### WHAT THE TASK ASKS
The line that contains "D3: diode 1N914 (A AGND, K VA) -> none" marks the start. Please set it down, with every later line of the data, exactly and without pictures.

### EXERCISE INPUT
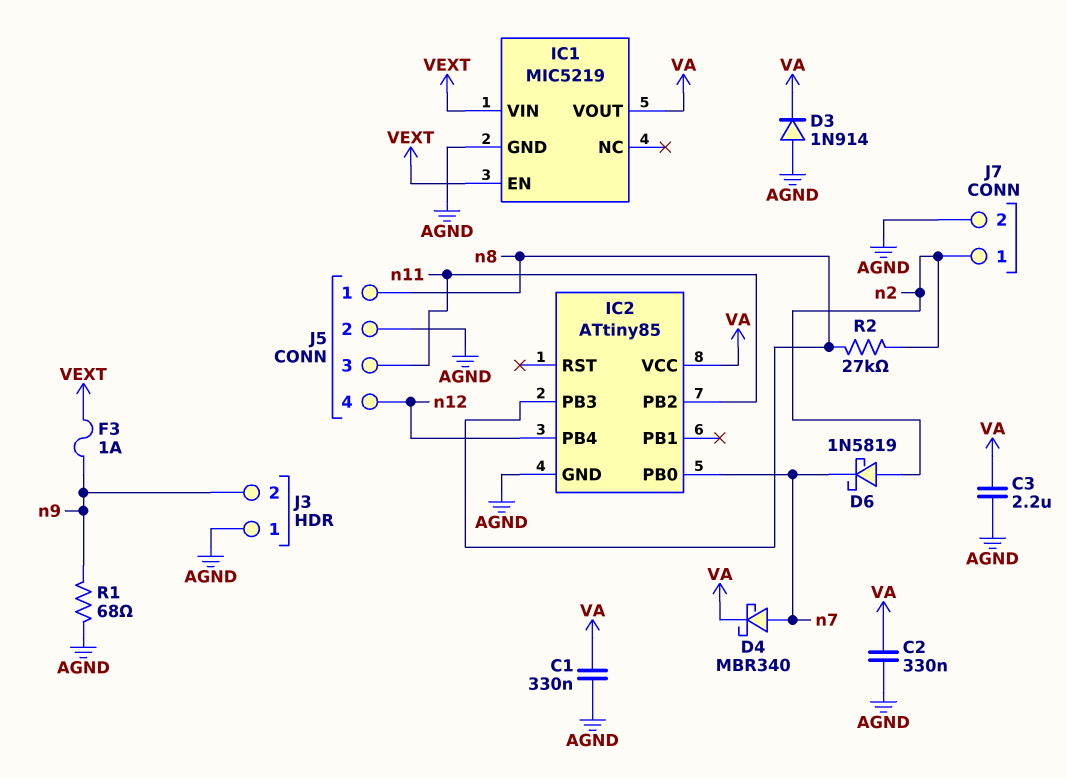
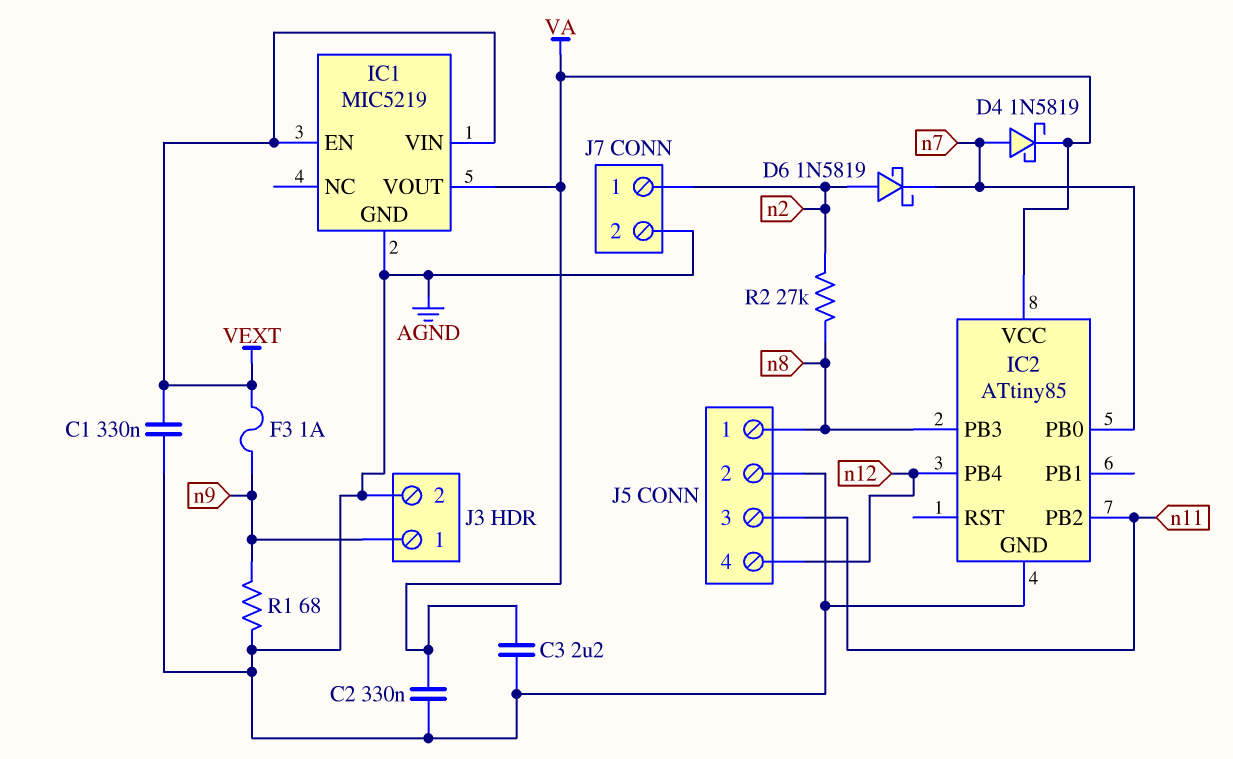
C1: 330nF (AGND, VA) -> 330nF (AGND, VEXT)
D3: diode 1N914 (A AGND, K VA) -> none
D4: schottky MBR340 (A n7, K VA) -> schottky 1N5819 (A n7, K VA)
J3 pin 1: AGND -> n9
J3 pin 2: n9 -> AGND

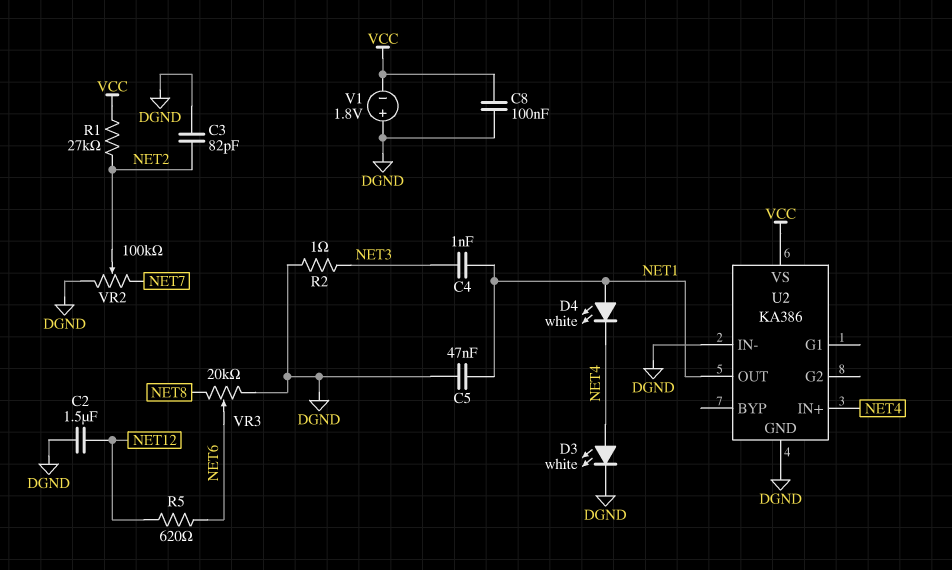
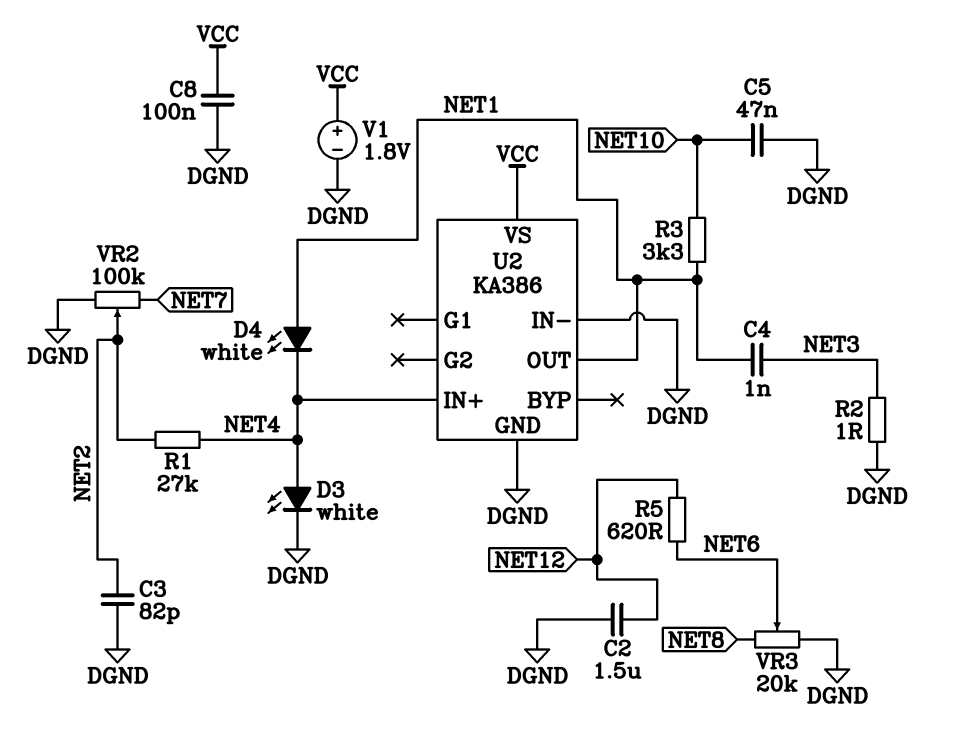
C5: 47nF (DGND, NET1) -> 47nF (DGND, NET10)
R1: 27k (NET2, VCC) -> 27k (NET2, NET4)
R3: none -> 3.3k (NET1, NET10)
V1: 1.8V (plus DGND, minus VCC) -> 1.8V (plus VCC, minus DGND)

### TASK SOLUTION
D3: diode 1N914 (A AGND, K VA) -> none
D4: schottky MBR340 (A n7, K VA) -> schottky 1N5819 (A n7, K VA)
J3 pin 1: AGND -> n9
J3 pin 2: n9 -> AGND

C5: 47nF (DGND, NET1) -> 47nF (DGND, NET10)
R1: 27k (NET2, VCC) -> 27k (NET2, NET4)
R3: none -> 3.3k (NET1, NET10)
V1: 1.8V (plus DGND, minus VCC) -> 1.8V (plus VCC, minus DGND)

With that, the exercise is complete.